▶ [YOUR GOAL]:
Below are the records; give again exactly the lines from the one containing "insert: DarkBrownSafetyCone top right" through the one containing "move: WhiteToyTruck (1st", leaving out pictures.

Image sets with object changes:
━━━━━━━━━━━━━━━━

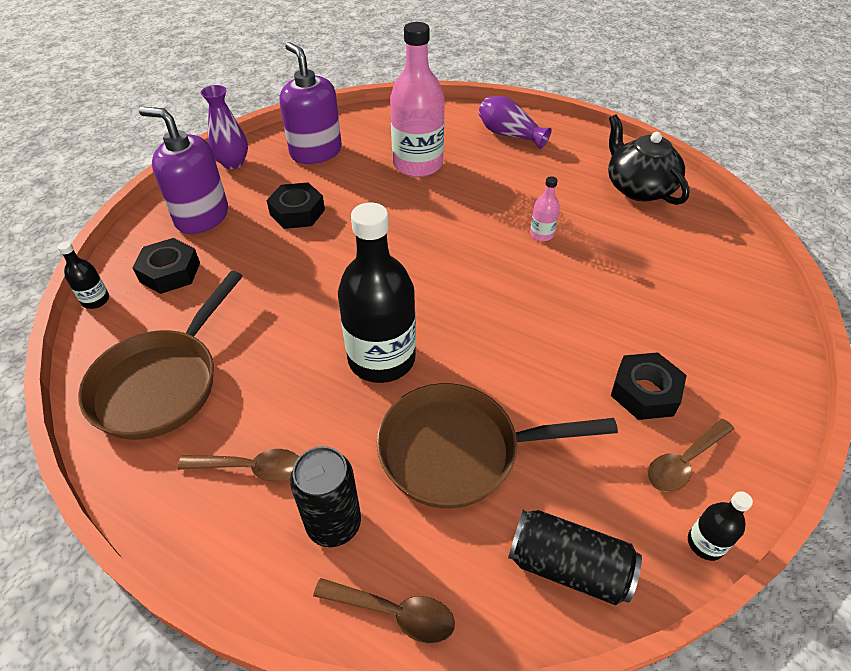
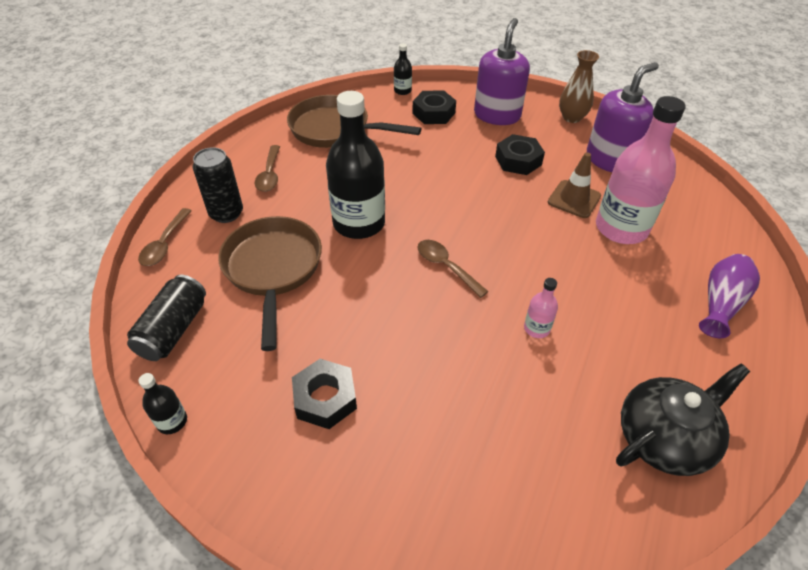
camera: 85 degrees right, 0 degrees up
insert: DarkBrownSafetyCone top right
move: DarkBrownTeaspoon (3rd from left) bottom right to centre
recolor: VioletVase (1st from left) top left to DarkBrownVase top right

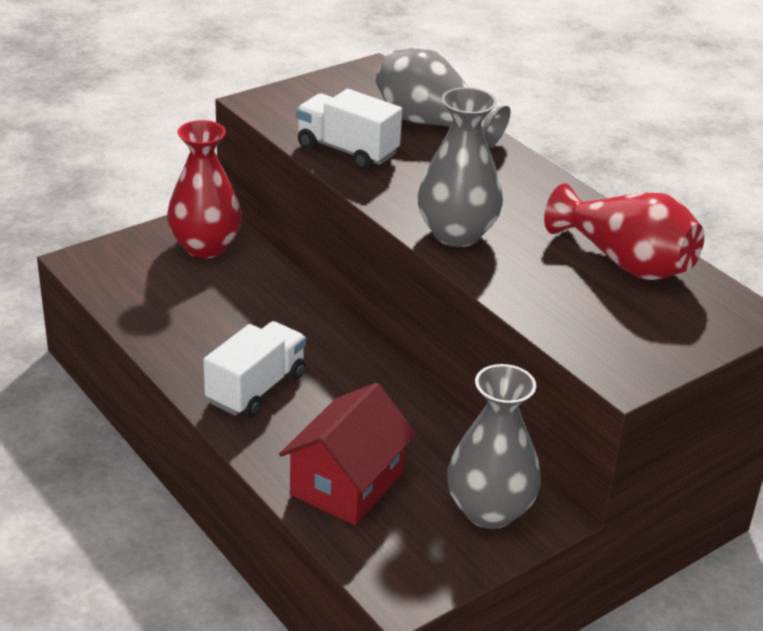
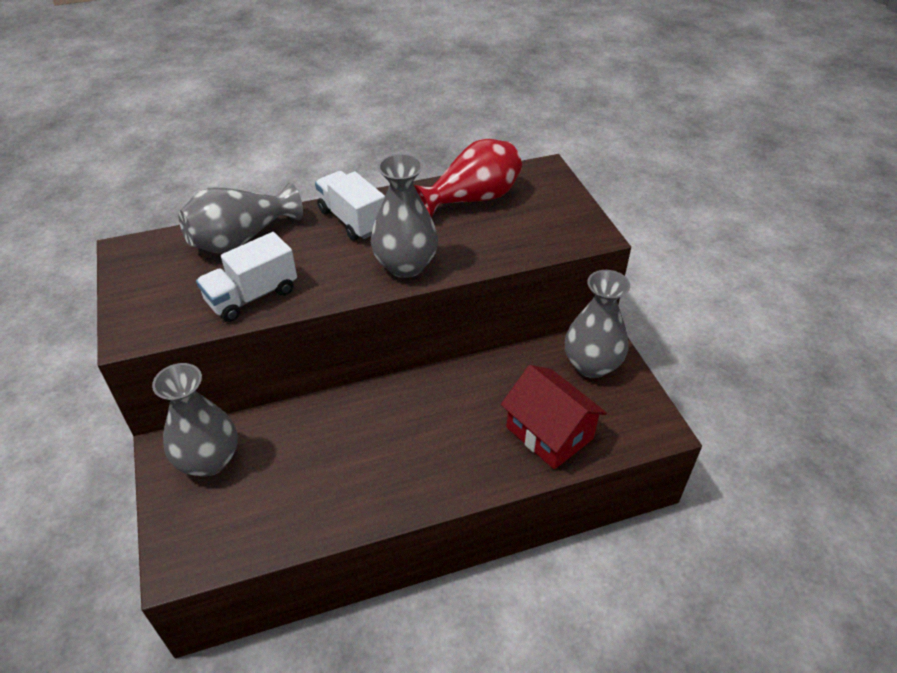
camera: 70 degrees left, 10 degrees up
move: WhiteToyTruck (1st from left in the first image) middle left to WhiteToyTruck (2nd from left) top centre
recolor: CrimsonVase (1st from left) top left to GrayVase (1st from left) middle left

━━━━━━━━━━━━━━━━

▶ [ANSWER]:
insert: DarkBrownSafetyCone top right
move: DarkBrownTeaspoon (3rd from left) bottom right to centre
recolor: VioletVase (1st from left) top left to DarkBrownVase top right

camera: 70 degrees left, 10 degrees up
move: WhiteToyTruck (1st from left in the first image) middle left to WhiteToyTruck (2nd from left) top centre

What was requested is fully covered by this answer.